Below are some records. Copy every line in them that holds "turned".

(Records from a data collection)
------------------------

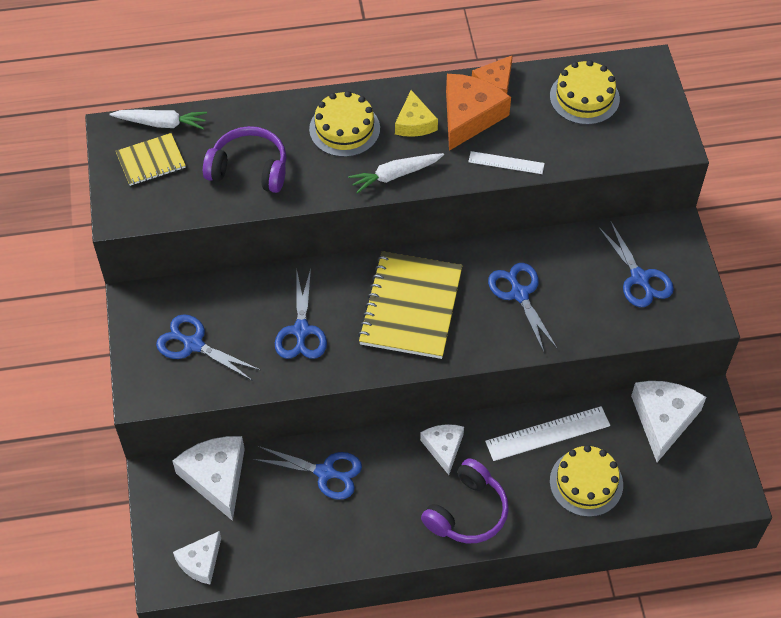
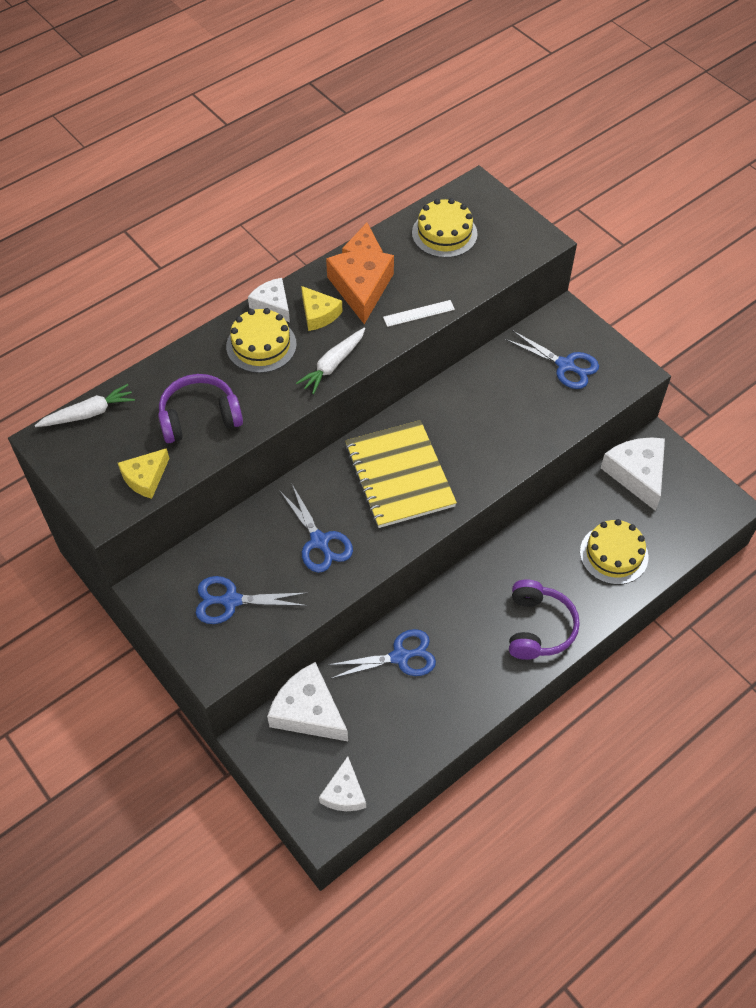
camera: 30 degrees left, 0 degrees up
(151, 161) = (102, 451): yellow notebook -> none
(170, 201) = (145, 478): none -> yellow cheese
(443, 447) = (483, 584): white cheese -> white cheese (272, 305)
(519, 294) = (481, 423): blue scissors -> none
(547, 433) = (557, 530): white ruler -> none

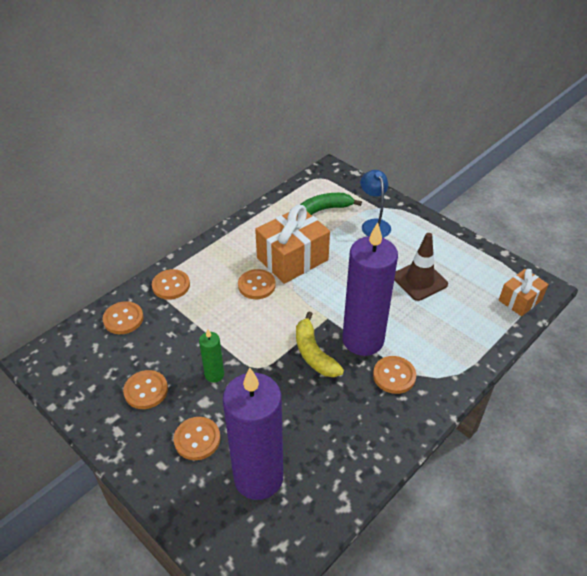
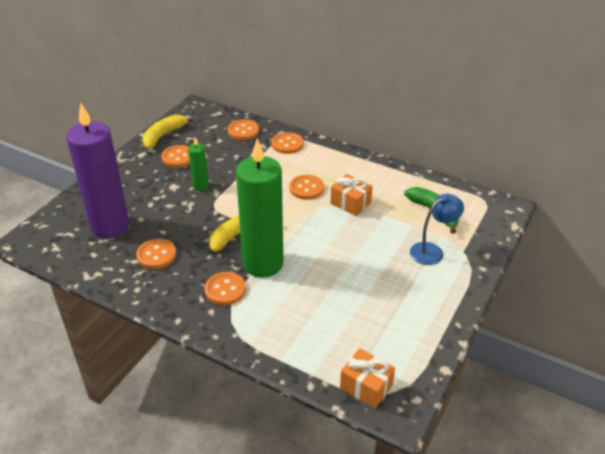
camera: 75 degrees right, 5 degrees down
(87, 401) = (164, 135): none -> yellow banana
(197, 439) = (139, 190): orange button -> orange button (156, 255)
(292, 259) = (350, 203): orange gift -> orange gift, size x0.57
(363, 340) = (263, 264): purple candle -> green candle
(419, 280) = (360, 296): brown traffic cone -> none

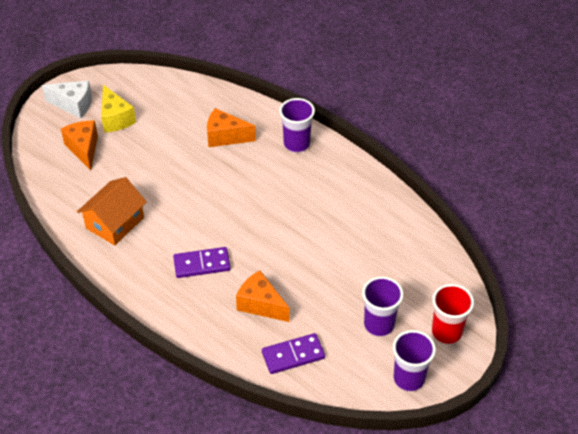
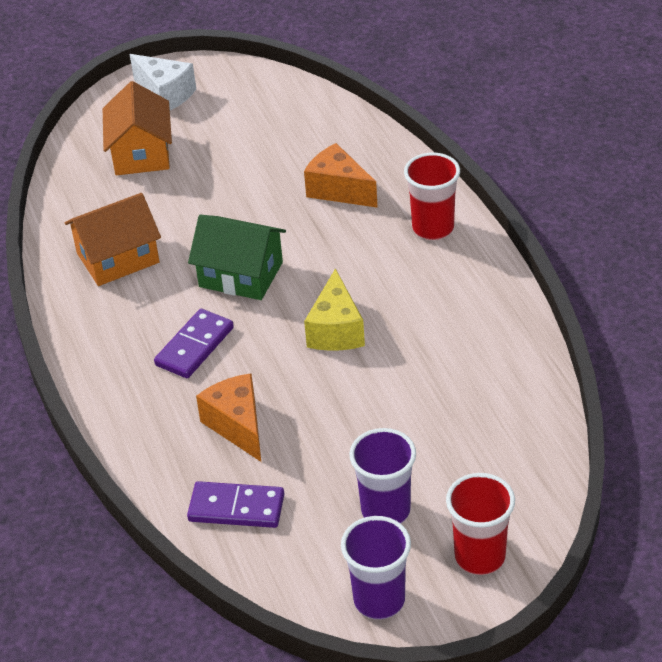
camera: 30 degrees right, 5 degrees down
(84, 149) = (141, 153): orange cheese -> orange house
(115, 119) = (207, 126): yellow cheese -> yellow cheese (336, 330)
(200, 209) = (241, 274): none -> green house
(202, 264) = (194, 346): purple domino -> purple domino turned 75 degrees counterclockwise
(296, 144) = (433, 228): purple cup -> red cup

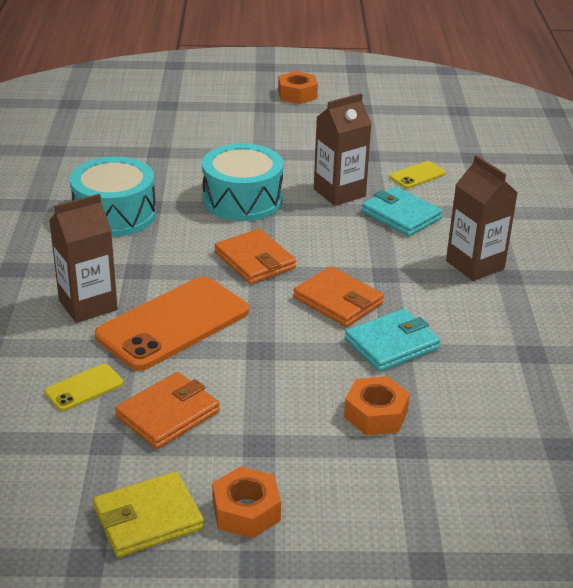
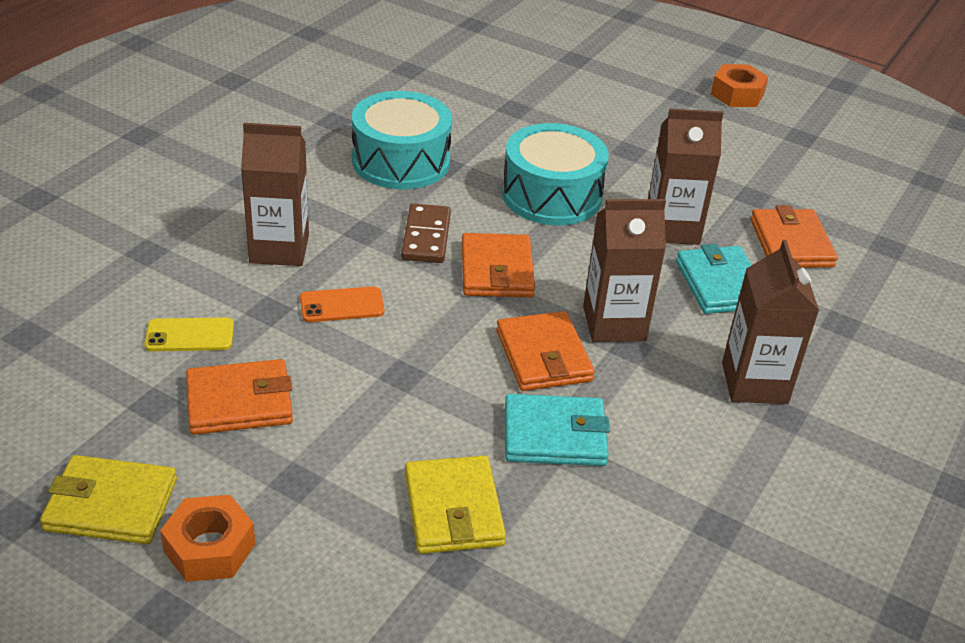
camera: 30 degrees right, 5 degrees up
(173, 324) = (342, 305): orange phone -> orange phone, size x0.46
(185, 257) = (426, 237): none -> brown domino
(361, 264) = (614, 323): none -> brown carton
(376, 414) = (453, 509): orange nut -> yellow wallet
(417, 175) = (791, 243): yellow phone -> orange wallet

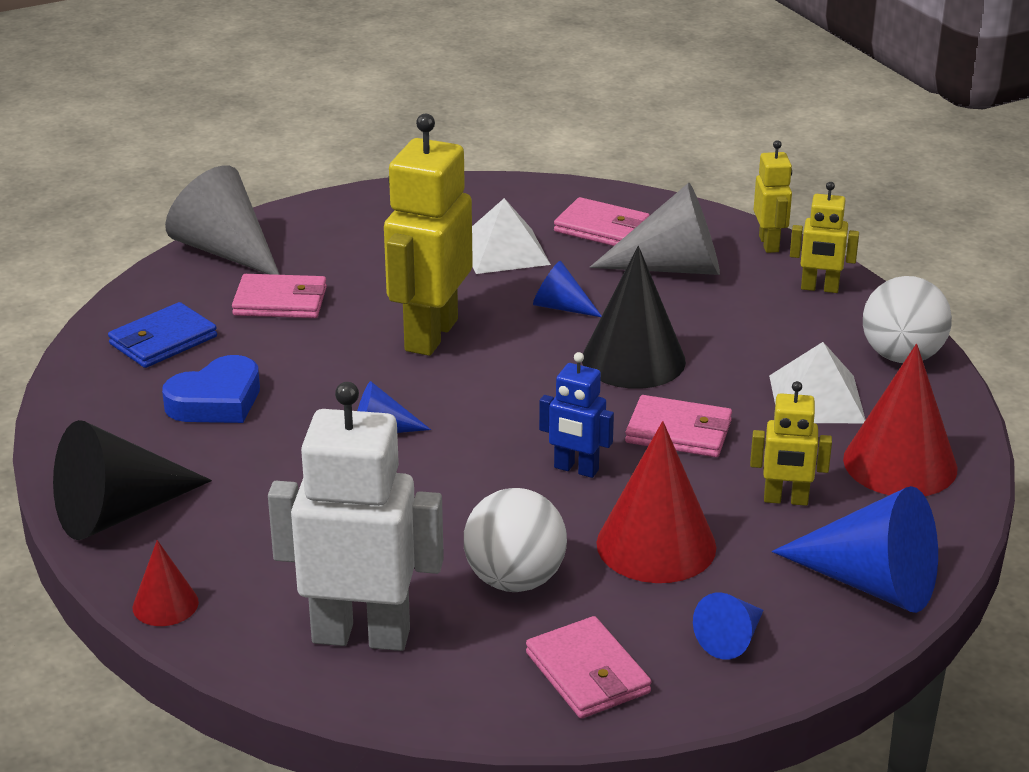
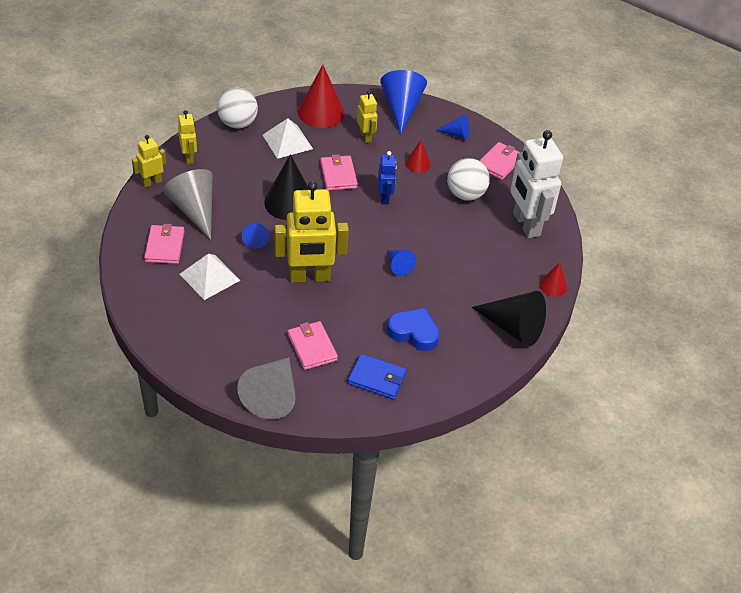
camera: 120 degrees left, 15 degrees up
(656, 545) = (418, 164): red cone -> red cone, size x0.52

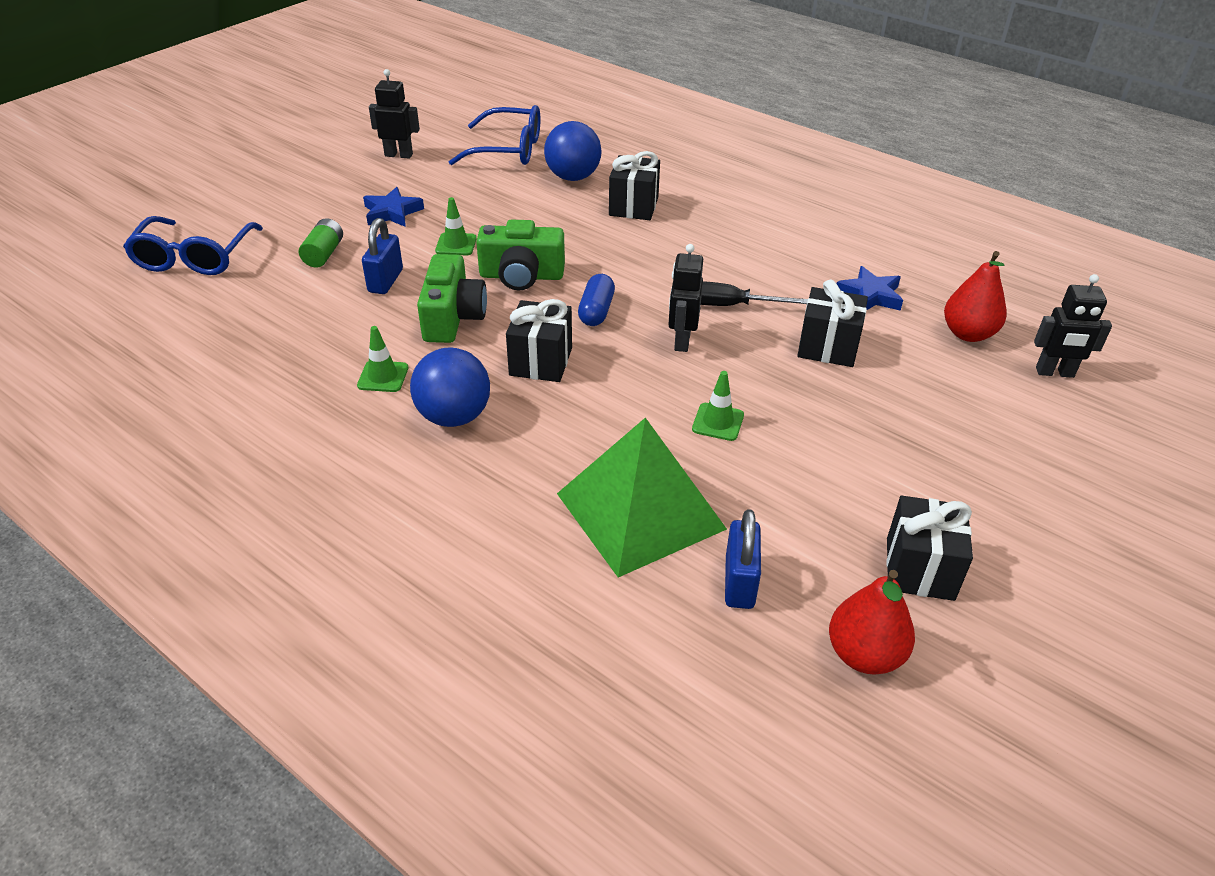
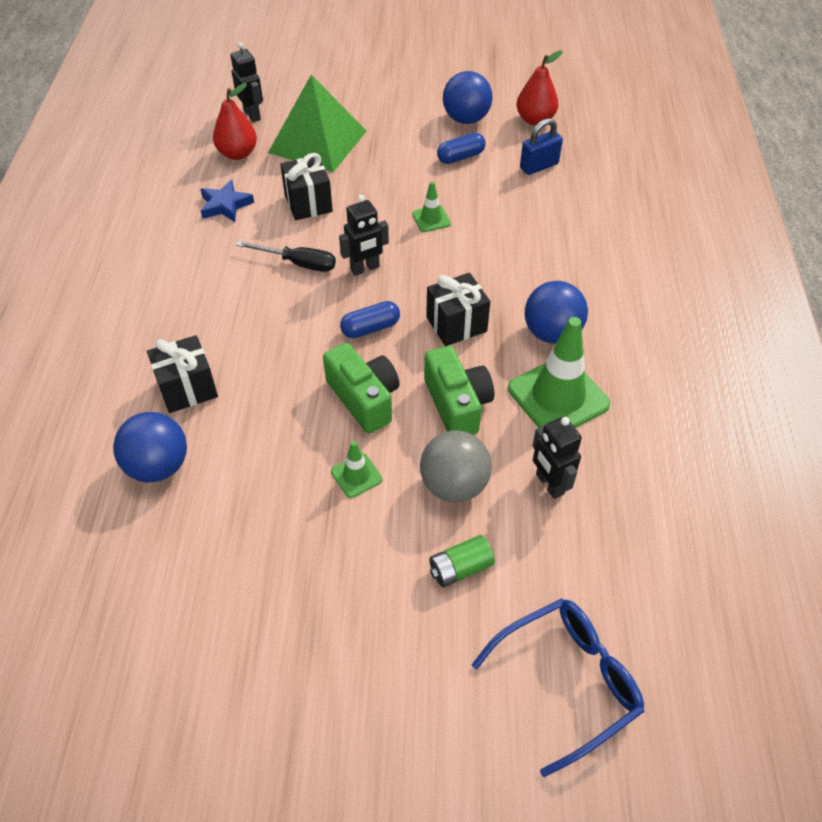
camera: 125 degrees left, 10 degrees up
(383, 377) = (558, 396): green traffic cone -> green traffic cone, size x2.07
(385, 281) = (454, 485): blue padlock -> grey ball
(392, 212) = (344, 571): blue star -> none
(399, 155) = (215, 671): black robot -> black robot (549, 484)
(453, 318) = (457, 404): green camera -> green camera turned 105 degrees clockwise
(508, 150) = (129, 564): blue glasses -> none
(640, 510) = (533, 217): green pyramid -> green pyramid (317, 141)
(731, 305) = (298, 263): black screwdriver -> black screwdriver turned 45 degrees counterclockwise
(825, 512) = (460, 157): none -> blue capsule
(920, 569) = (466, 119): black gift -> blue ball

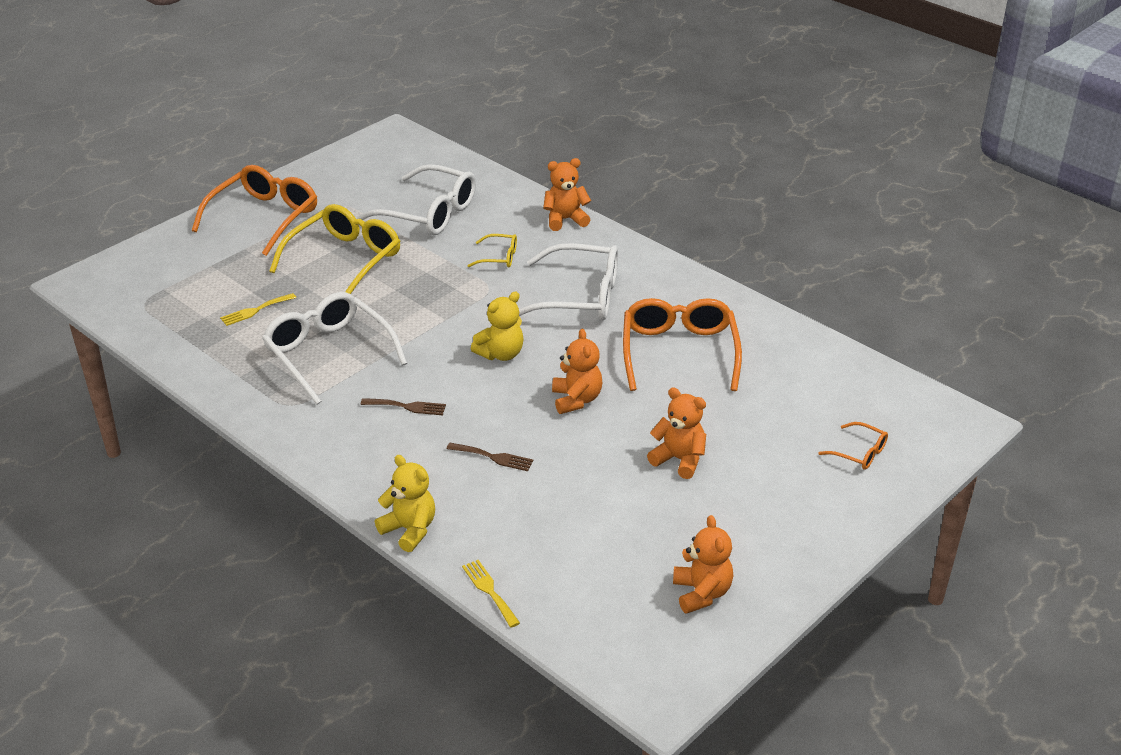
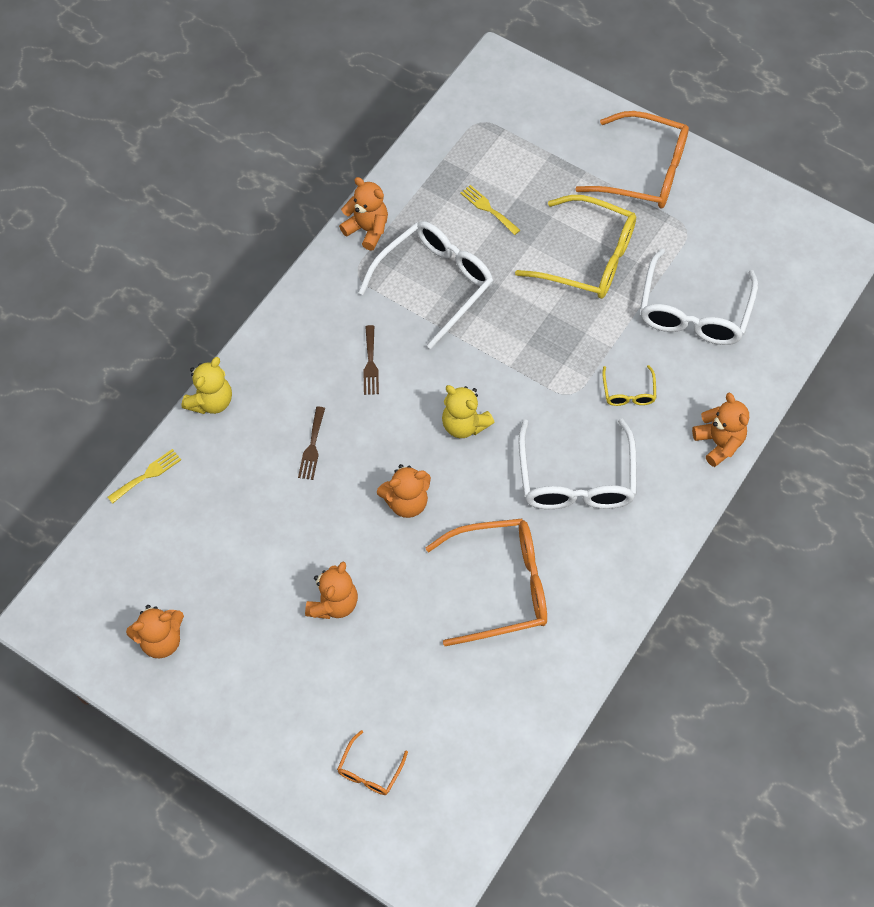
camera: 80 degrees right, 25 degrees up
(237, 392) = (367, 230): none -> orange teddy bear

------------------------

**ANSWER SECTION**
(202, 264) = (194, 346): purple domino -> purple domino turned 75 degrees counterclockwise
(453, 318) = (457, 404): green camera -> green camera turned 105 degrees clockwise
(731, 305) = (298, 263): black screwdriver -> black screwdriver turned 45 degrees counterclockwise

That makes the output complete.